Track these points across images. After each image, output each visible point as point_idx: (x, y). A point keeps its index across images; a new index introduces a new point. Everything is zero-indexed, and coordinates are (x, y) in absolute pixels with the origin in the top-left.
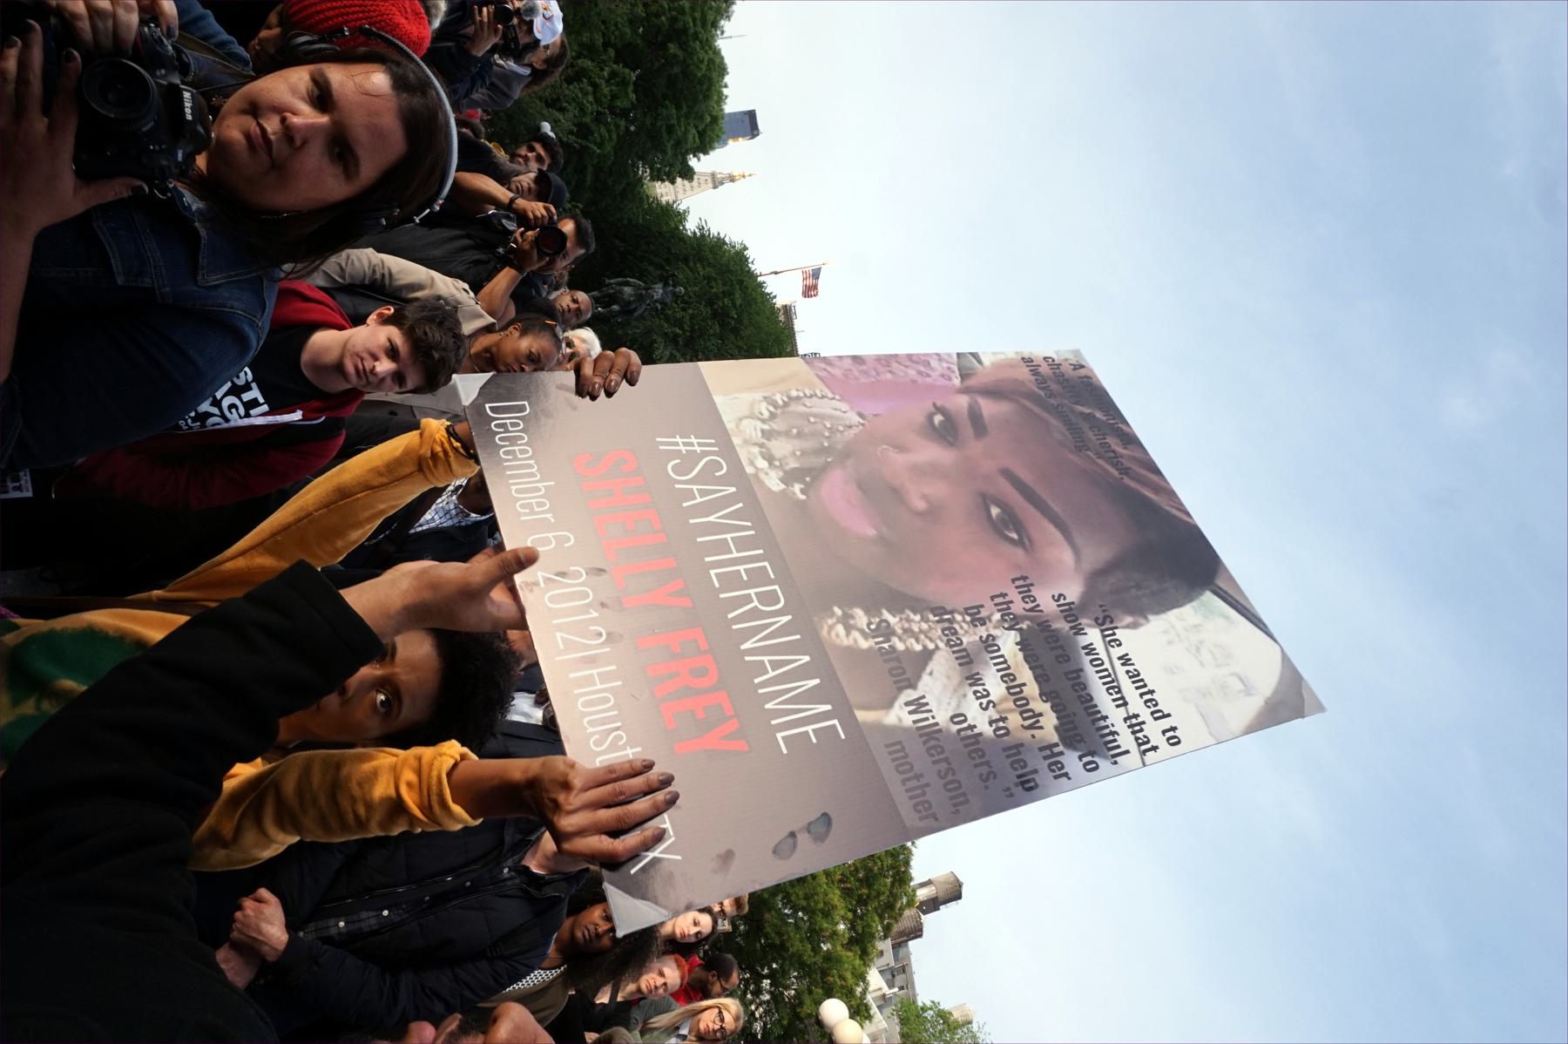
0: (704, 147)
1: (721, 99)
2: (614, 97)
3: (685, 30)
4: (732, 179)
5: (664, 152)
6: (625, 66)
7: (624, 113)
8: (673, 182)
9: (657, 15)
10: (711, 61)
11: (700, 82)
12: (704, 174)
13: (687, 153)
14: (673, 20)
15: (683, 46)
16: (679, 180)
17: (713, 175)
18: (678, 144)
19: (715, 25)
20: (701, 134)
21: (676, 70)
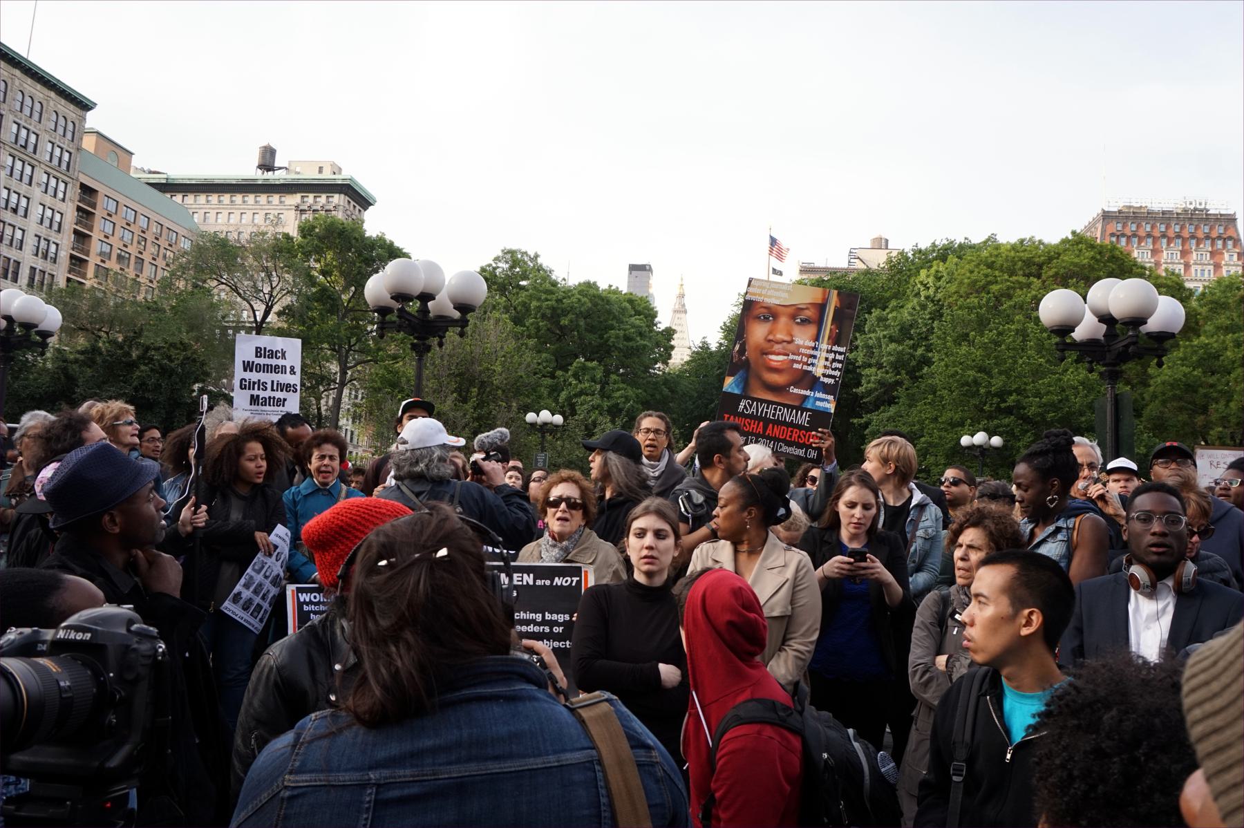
0: (650, 315)
1: (611, 291)
2: (593, 380)
3: (553, 309)
4: (682, 296)
5: (645, 346)
6: (571, 364)
7: (607, 373)
8: (673, 347)
9: (538, 329)
10: (581, 292)
11: (596, 305)
12: (673, 319)
13: (651, 331)
14: (544, 316)
15: (565, 313)
16: (673, 343)
17: (675, 311)
18: (641, 334)
19: (554, 284)
20: (638, 313)
21: (582, 323)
====
Written problem: Pull every line of the listing above into your reply unchanged, leaving out the pictures.

Reply to the task:
Track these points across images. After each image, output each visible point as point_idx: (x, y). A point keeps its index across images; a new index introduces a new point. Everything is zero-indexed, and coordinates are (x, y) in absolute pixels with the origin in the top-left.
0: (704, 147)
1: (721, 99)
2: (614, 97)
3: (685, 30)
4: (732, 179)
5: (664, 152)
6: (625, 66)
7: (624, 113)
8: (673, 182)
9: (657, 15)
10: (711, 61)
11: (700, 82)
12: (704, 174)
13: (687, 153)
14: (673, 20)
15: (683, 46)
16: (679, 180)
17: (713, 175)
18: (678, 144)
19: (715, 25)
20: (701, 134)
21: (676, 70)
0: (650, 315)
1: (611, 291)
2: (593, 380)
3: (553, 309)
4: (682, 296)
5: (645, 346)
6: (571, 364)
7: (607, 373)
8: (673, 347)
9: (538, 329)
10: (581, 292)
11: (596, 305)
12: (673, 319)
13: (651, 331)
14: (544, 316)
15: (565, 313)
16: (673, 343)
17: (675, 311)
18: (641, 334)
19: (554, 284)
20: (638, 313)
21: (582, 323)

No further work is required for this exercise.